◆ Task prompt
Which lines in the listing below contain "VBUS"? Copy each of them.
________________________________________
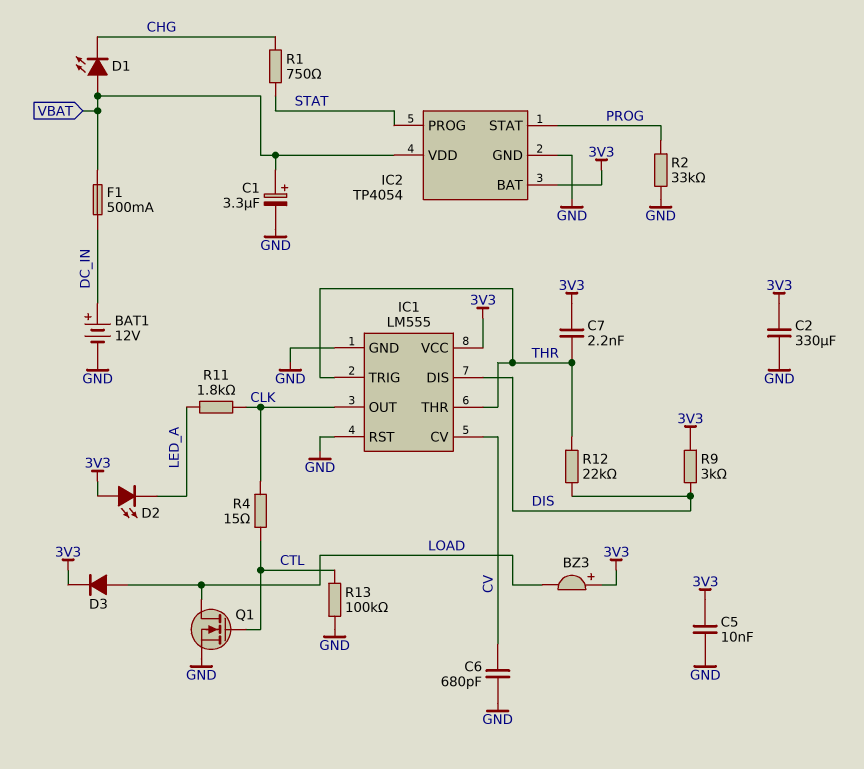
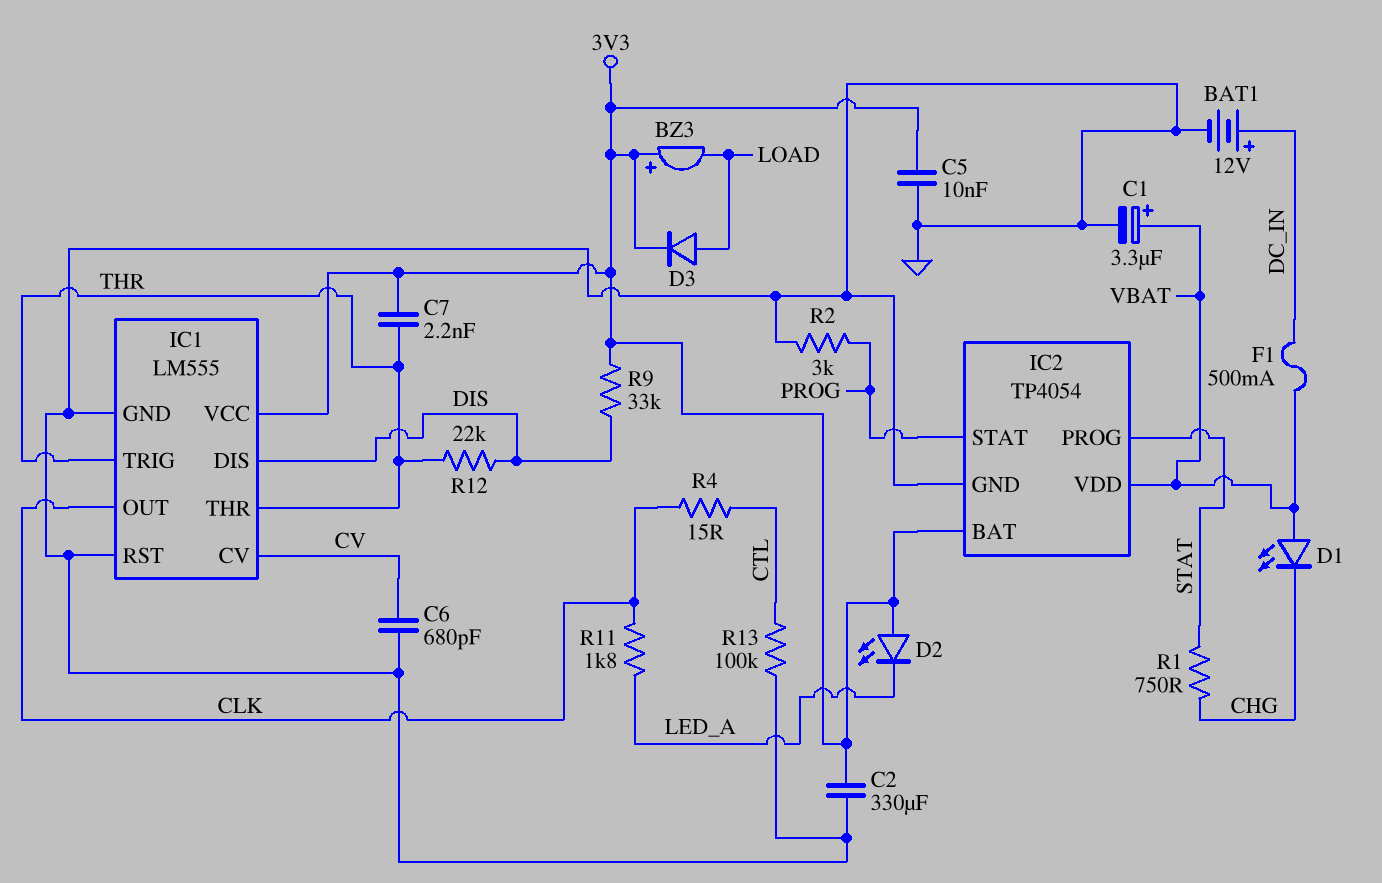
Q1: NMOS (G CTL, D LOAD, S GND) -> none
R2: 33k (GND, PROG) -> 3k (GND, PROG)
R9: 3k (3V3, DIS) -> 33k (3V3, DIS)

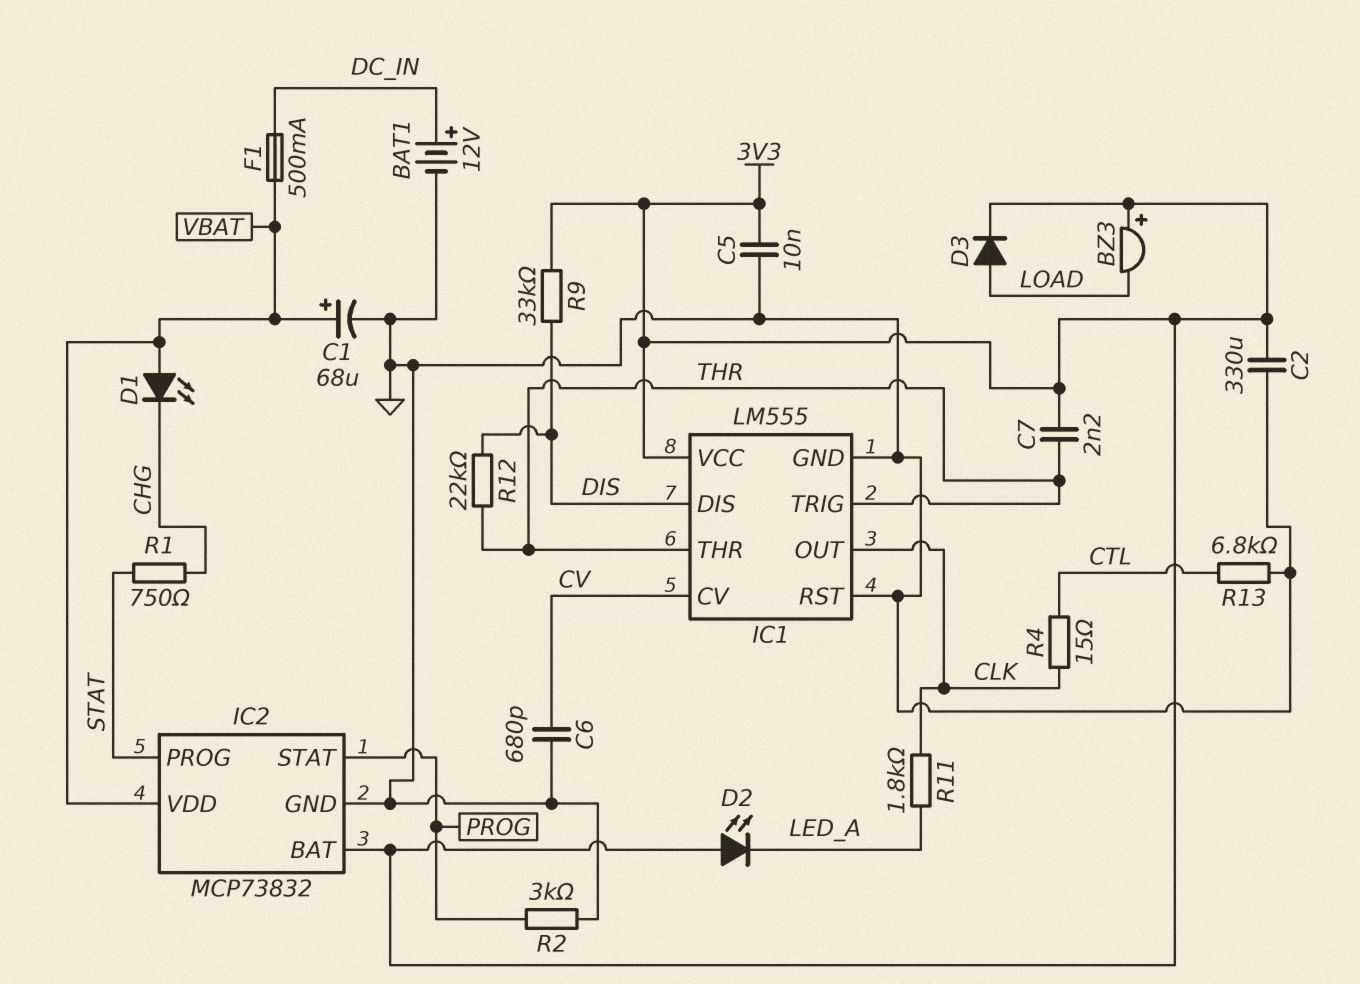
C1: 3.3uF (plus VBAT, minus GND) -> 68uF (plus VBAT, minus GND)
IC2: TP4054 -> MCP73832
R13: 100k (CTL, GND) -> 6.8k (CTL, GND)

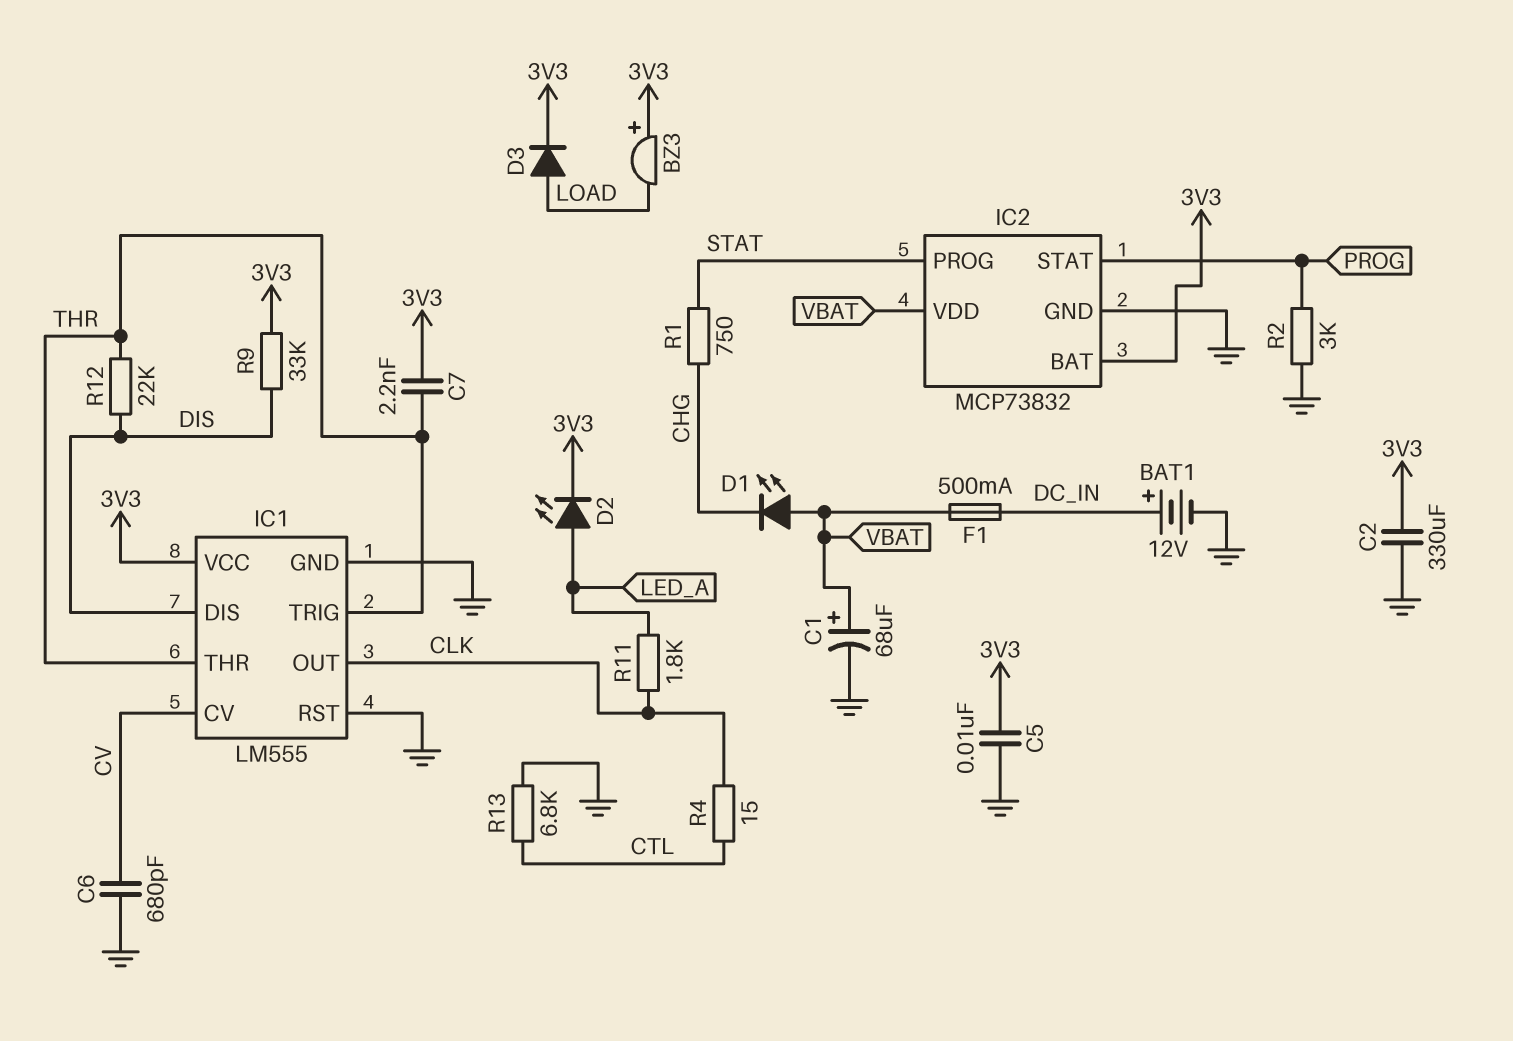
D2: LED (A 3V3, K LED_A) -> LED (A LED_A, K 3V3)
________________________________________
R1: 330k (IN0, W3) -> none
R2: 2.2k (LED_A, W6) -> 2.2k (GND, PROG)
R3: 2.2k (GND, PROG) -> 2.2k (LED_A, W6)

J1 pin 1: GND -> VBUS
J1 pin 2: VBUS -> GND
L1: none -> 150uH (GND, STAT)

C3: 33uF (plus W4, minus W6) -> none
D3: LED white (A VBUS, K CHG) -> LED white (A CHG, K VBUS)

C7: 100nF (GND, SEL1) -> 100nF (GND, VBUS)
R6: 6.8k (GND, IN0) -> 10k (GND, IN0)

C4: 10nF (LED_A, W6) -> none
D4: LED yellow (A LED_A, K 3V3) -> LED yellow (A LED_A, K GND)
________________________________________
◆ Solution for this task
J1 pin 1: GND -> VBUS
J1 pin 2: VBUS -> GND
D3: LED white (A VBUS, K CHG) -> LED white (A CHG, K VBUS)
C7: 100nF (GND, SEL1) -> 100nF (GND, VBUS)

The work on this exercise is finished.